>>

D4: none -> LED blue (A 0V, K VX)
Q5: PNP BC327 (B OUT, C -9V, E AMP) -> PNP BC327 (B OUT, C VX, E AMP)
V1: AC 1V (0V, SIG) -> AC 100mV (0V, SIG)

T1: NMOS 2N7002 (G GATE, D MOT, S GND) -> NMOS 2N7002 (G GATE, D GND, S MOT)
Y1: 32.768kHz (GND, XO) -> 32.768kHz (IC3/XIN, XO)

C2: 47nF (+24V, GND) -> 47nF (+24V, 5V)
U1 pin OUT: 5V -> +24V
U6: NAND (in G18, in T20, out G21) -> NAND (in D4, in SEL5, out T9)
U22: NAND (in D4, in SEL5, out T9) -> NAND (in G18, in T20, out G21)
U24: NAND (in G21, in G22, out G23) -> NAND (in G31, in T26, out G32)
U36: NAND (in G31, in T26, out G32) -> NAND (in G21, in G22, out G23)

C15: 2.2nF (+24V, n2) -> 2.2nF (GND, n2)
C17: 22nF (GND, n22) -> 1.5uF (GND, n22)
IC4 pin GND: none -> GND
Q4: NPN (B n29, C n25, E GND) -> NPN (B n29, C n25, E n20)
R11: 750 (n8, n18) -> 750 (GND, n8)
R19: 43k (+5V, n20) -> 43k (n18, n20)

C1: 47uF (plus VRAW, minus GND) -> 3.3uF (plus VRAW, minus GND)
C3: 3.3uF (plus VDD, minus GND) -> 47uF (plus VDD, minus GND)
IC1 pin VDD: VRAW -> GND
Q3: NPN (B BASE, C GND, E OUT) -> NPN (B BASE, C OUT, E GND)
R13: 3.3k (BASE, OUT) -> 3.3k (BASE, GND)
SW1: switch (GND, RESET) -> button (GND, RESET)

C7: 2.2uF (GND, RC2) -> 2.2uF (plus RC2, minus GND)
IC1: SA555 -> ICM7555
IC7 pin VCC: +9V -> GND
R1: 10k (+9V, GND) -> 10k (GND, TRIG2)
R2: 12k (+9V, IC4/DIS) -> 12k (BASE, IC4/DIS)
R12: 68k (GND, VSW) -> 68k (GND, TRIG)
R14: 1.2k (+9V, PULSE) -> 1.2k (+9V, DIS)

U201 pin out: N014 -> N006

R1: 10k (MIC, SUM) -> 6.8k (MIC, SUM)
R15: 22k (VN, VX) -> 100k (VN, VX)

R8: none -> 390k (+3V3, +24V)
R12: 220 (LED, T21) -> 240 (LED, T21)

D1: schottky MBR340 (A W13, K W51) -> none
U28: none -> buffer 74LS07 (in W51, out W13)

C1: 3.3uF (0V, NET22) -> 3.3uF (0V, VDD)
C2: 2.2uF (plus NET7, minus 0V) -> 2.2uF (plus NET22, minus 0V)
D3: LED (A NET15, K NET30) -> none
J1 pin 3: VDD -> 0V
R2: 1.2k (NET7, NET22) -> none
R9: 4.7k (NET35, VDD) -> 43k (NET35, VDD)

<<

Which of the lines above include the word "minus"? List those lines.

C1: 47uF (plus VRAW, minus GND) -> 3.3uF (plus VRAW, minus GND)
C3: 3.3uF (plus VDD, minus GND) -> 47uF (plus VDD, minus GND)
C7: 2.2uF (GND, RC2) -> 2.2uF (plus RC2, minus GND)
C2: 2.2uF (plus NET7, minus 0V) -> 2.2uF (plus NET22, minus 0V)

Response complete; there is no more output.